> **Supplied material**
- Opening Delimiter -

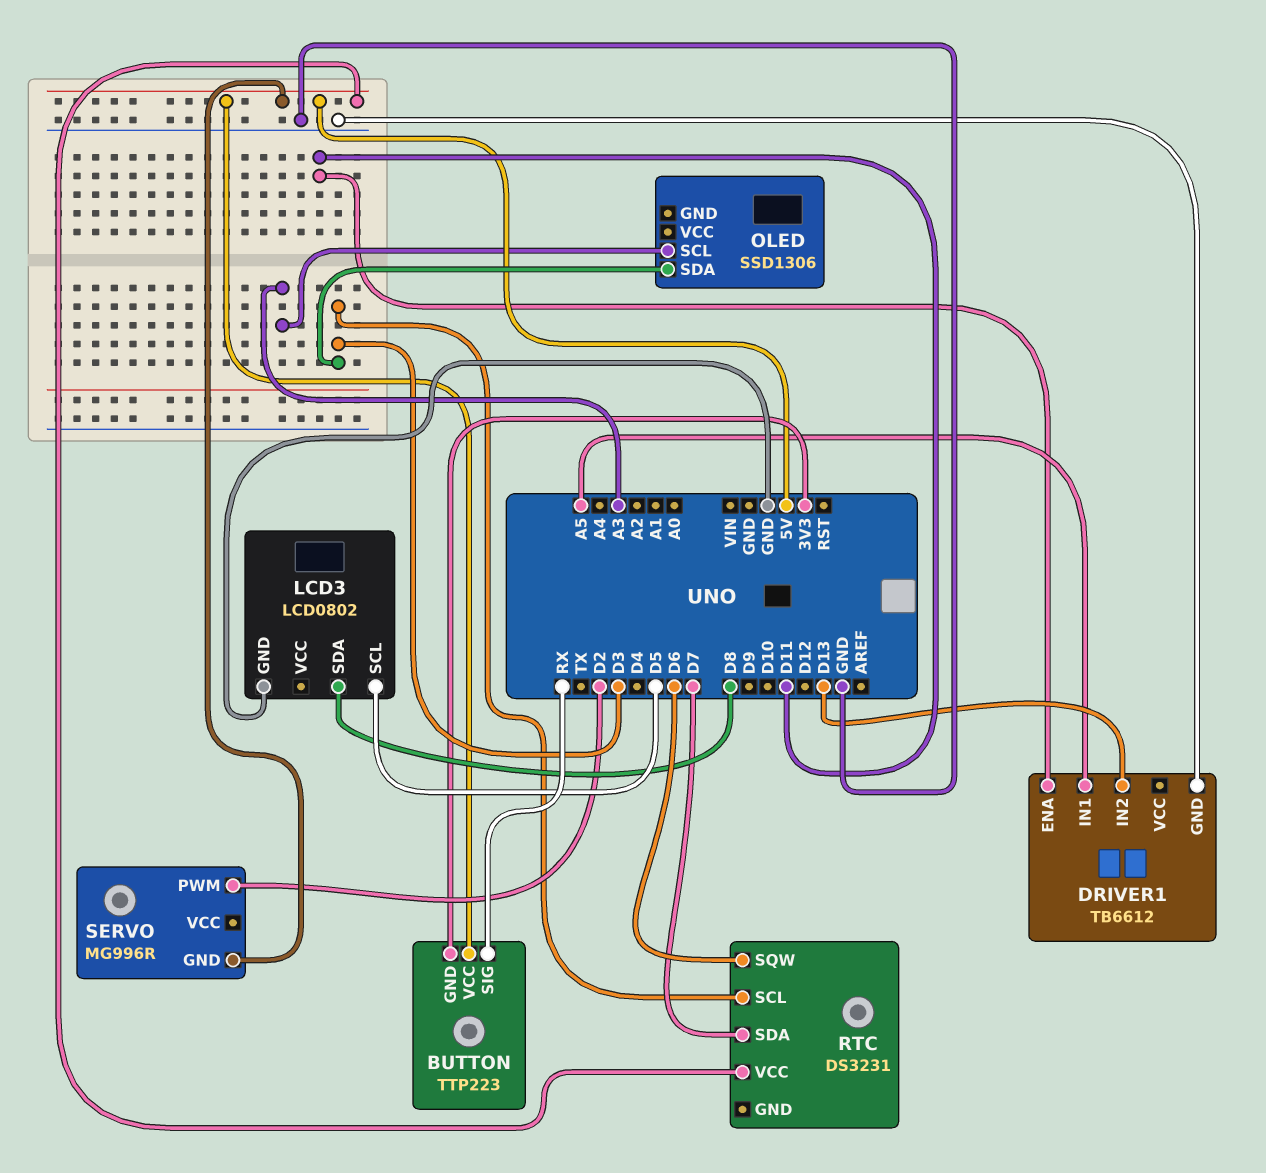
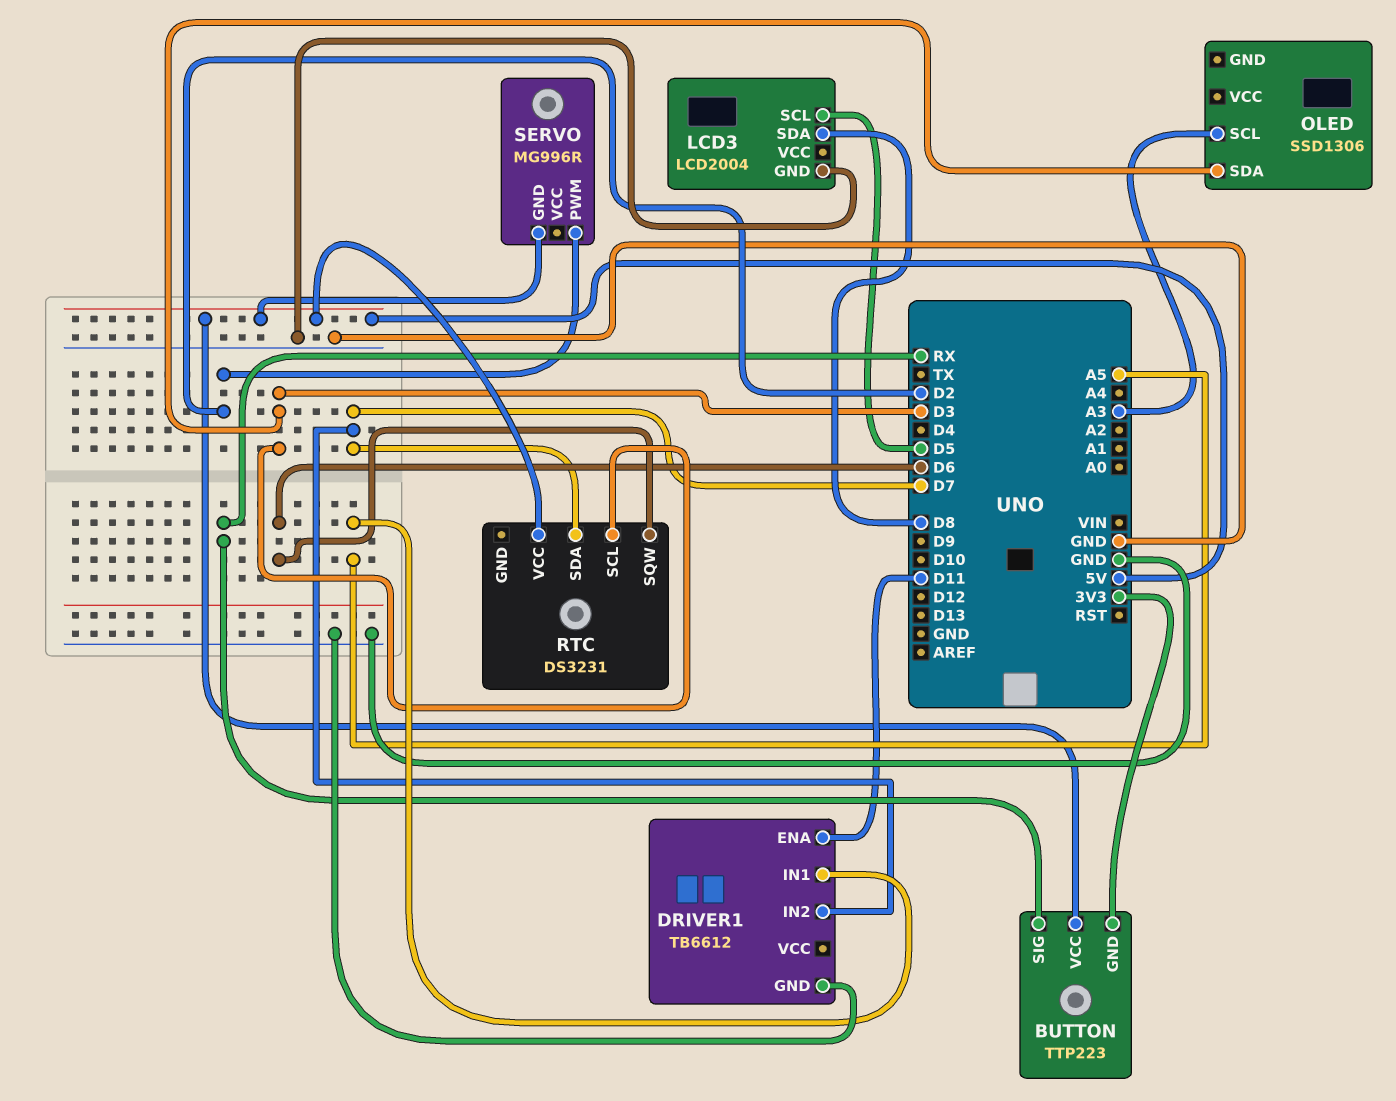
DRIVER1 pin IN2: D13 -> D7
LCD3: LCD0802 -> LCD2004

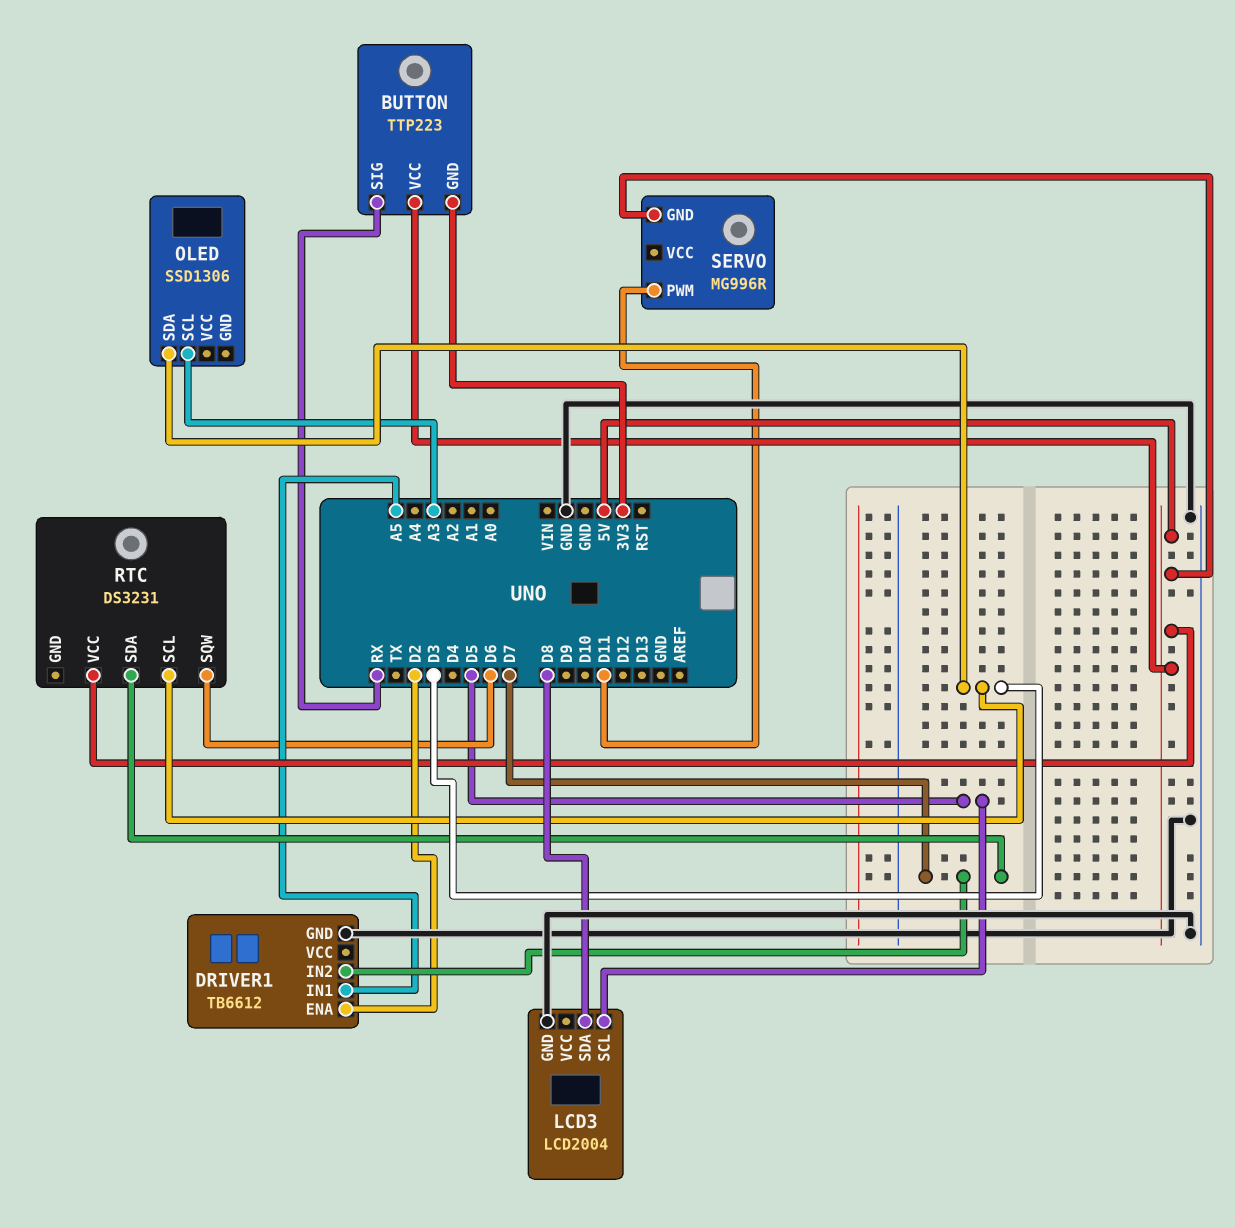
DRIVER1 pin ENA: D11 -> D2
SERVO pin PWM: D2 -> D11

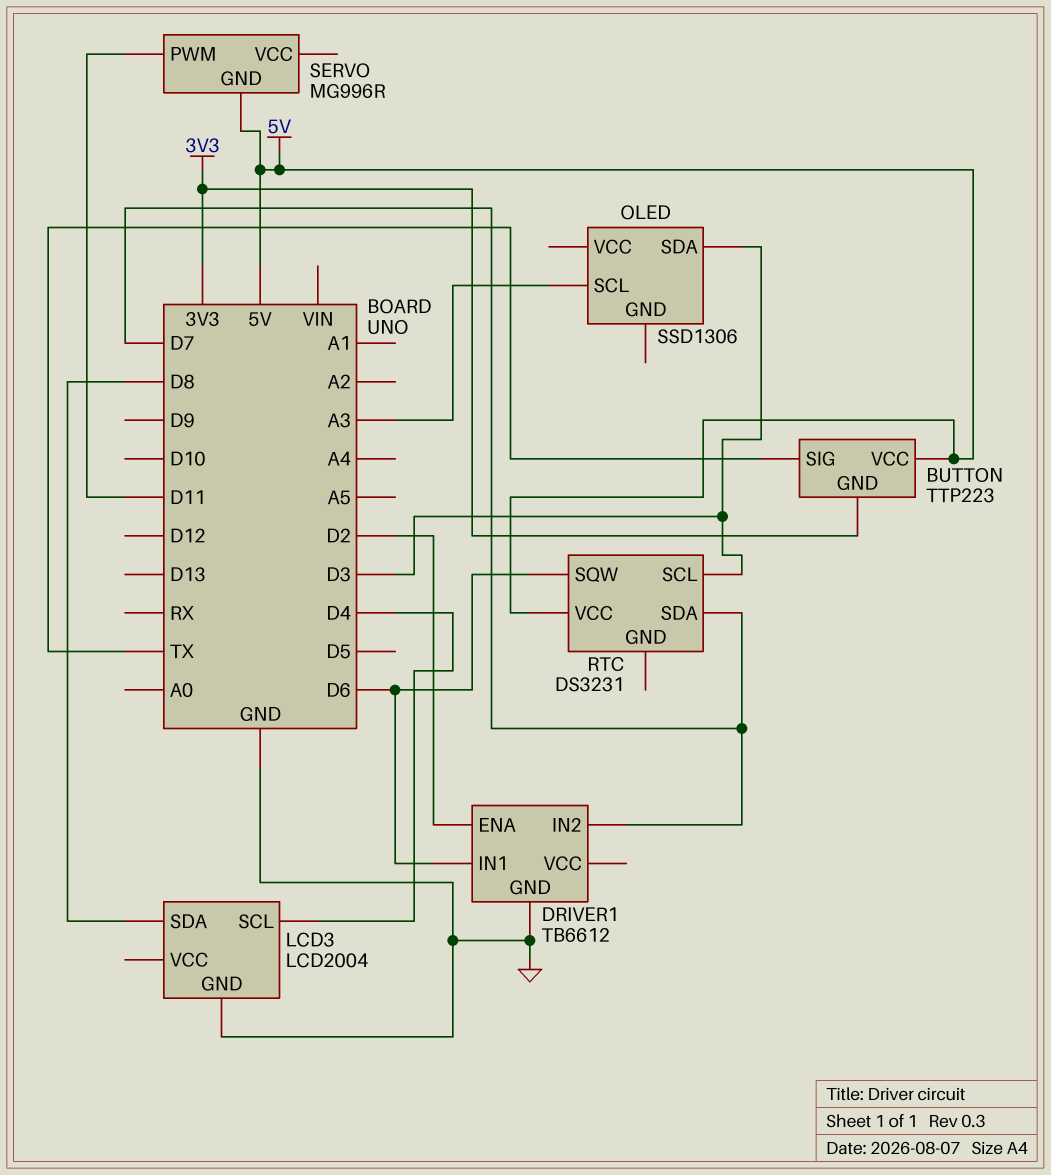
BUTTON pin SIG: RX -> TX
DRIVER1 pin IN1: A5 -> D6
LCD3 pin SCL: D5 -> D4

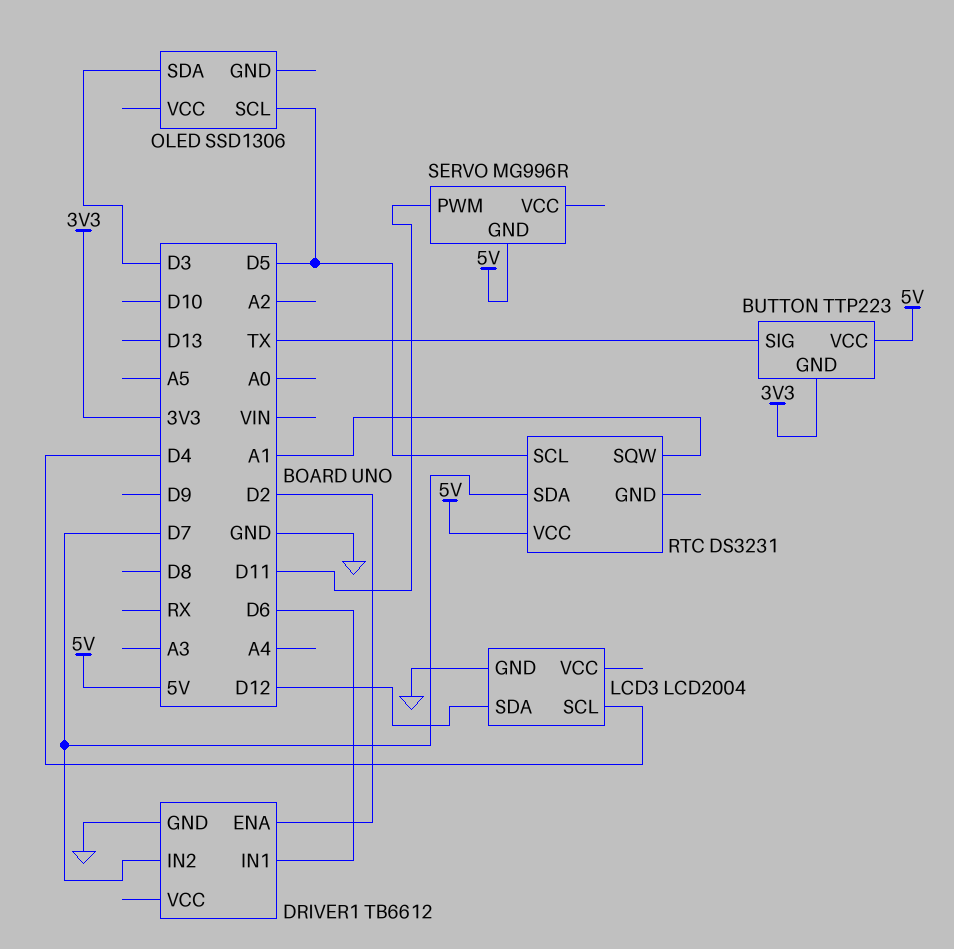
LCD3 pin SDA: D8 -> D12
OLED pin SCL: A3 -> D5
RTC pin SCL: D3 -> D5
RTC pin SQW: D6 -> A1

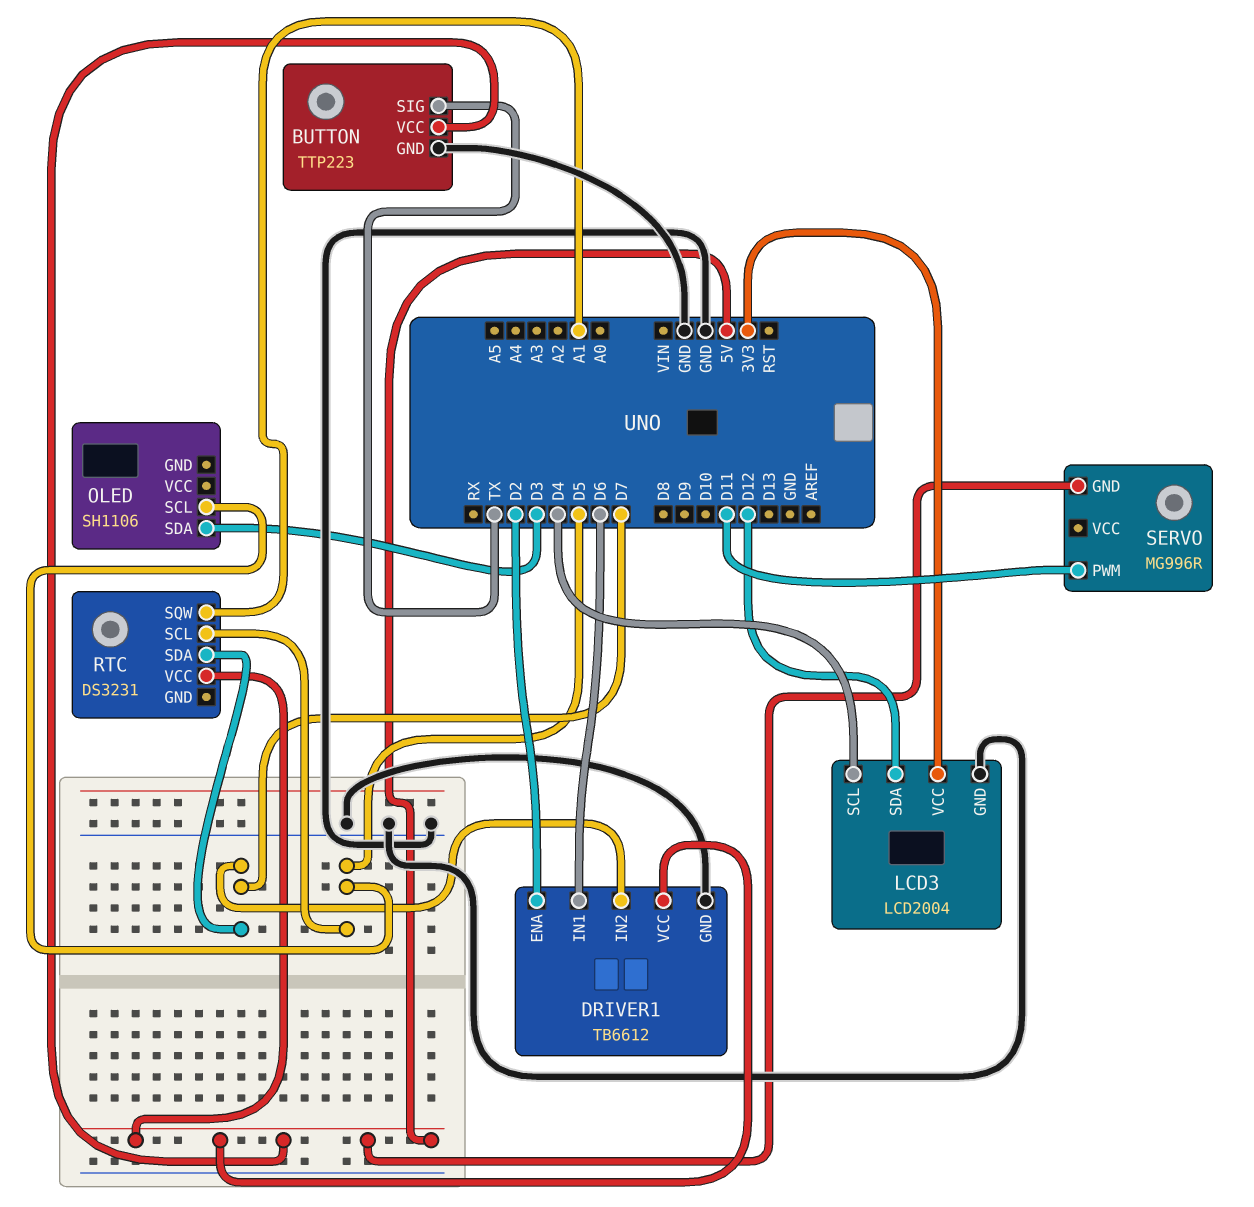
BUTTON pin GND: 3V3 -> GND
DRIVER1 pin VCC: none -> 5V
LCD3 pin VCC: none -> 3V3
OLED: SSD1306 -> SH1106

- Closing Delimiter -

> **About this task**
Please give all of the data again, exact and free of pictures.

> **Your response**
DRIVER1 pin IN2: D13 -> D7
LCD3: LCD0802 -> LCD2004

DRIVER1 pin ENA: D11 -> D2
SERVO pin PWM: D2 -> D11

BUTTON pin SIG: RX -> TX
DRIVER1 pin IN1: A5 -> D6
LCD3 pin SCL: D5 -> D4

LCD3 pin SDA: D8 -> D12
OLED pin SCL: A3 -> D5
RTC pin SCL: D3 -> D5
RTC pin SQW: D6 -> A1

BUTTON pin GND: 3V3 -> GND
DRIVER1 pin VCC: none -> 5V
LCD3 pin VCC: none -> 3V3
OLED: SSD1306 -> SH1106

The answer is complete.